##### Data shown #####
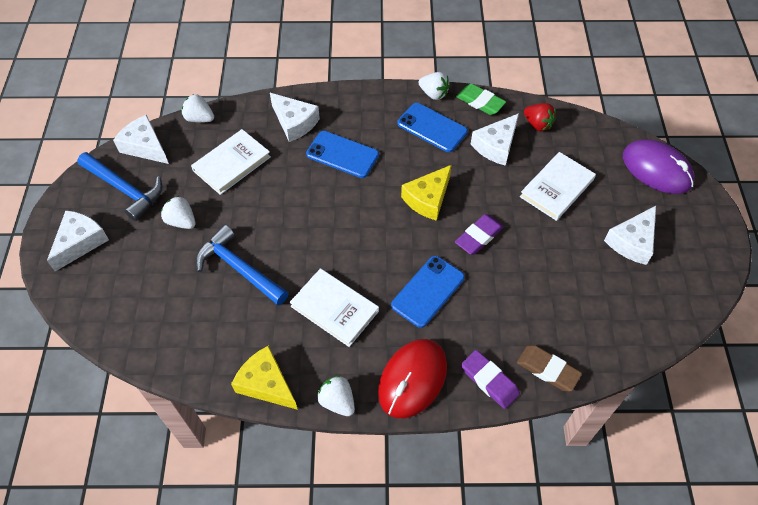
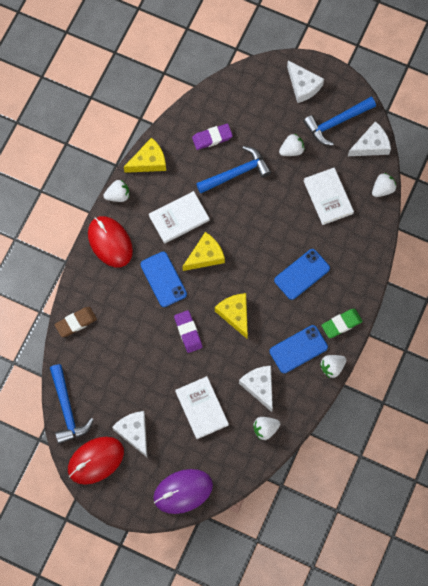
camera: 115 degrees right, 15 degrees up
white cheese [270,93,320,142] -> none
green eraser [456,84,506,115] -> green eraser moved to [321,309,363,338]
purple eraser [461,350,520,409] -> purple eraser moved to [192,124,233,150]
red strawberry [524,103,556,131] -> white strawberry [253,417,280,440]
none -> blue hammer [50,364,94,444]
none -> red mouse [68,437,124,485]
none -> yellow cheese [182,232,225,271]

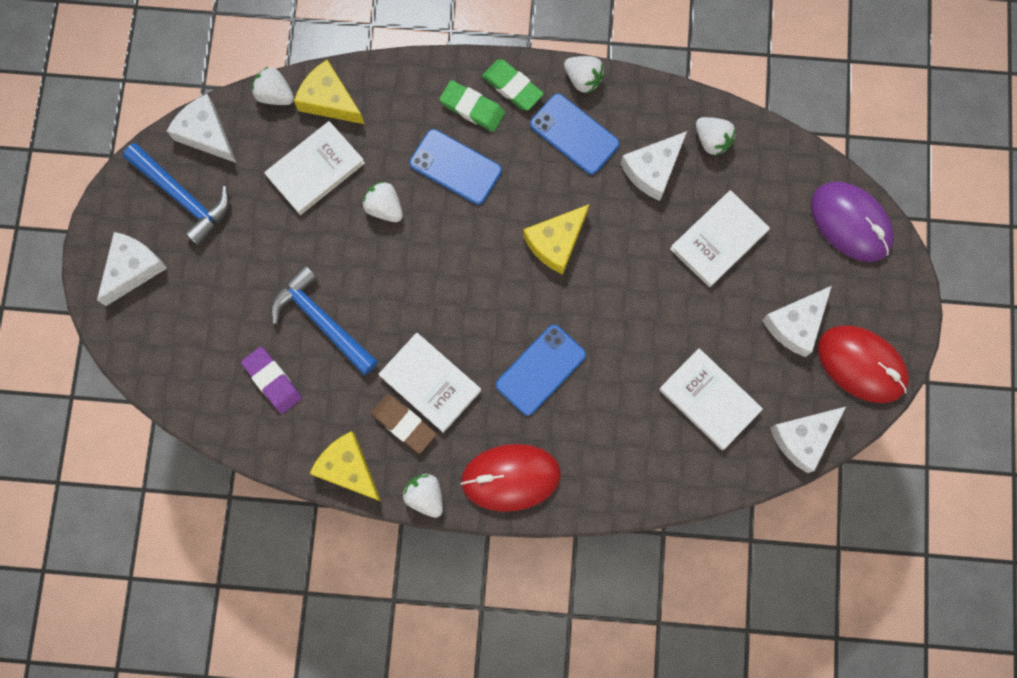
camera: 110 degrees left, 5 degrees up
blue hammer [50,364,94,444] -> white cheese [770,407,846,473]
brown eraser [55,307,97,337] -> brown eraser moved to [371,394,436,454]
red mouse [88,216,133,267] -> red mouse turned 45 degrees clockwise [460,444,561,512]
purple eraser [174,310,202,353] -> none
yellow cheese [182,232,225,271] -> yellow cheese moved to [294,60,364,124]
white strawberry [279,134,305,156] -> white strawberry moved to [362,181,403,222]
none -> green eraser [439,80,505,132]
none -> white book [659,348,763,450]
#####
# Task directions
All the records need to be set down word for word, with the images left out.

# Exercise response
camera: 115 degrees right, 15 degrees up
white cheese [270,93,320,142] -> none
green eraser [456,84,506,115] -> green eraser moved to [321,309,363,338]
purple eraser [461,350,520,409] -> purple eraser moved to [192,124,233,150]
red strawberry [524,103,556,131] -> white strawberry [253,417,280,440]
none -> blue hammer [50,364,94,444]
none -> red mouse [68,437,124,485]
none -> yellow cheese [182,232,225,271]

camera: 110 degrees left, 5 degrees up
blue hammer [50,364,94,444] -> white cheese [770,407,846,473]
brown eraser [55,307,97,337] -> brown eraser moved to [371,394,436,454]
red mouse [88,216,133,267] -> red mouse turned 45 degrees clockwise [460,444,561,512]
purple eraser [174,310,202,353] -> none
yellow cheese [182,232,225,271] -> yellow cheese moved to [294,60,364,124]
white strawberry [279,134,305,156] -> white strawberry moved to [362,181,403,222]
none -> green eraser [439,80,505,132]
none -> white book [659,348,763,450]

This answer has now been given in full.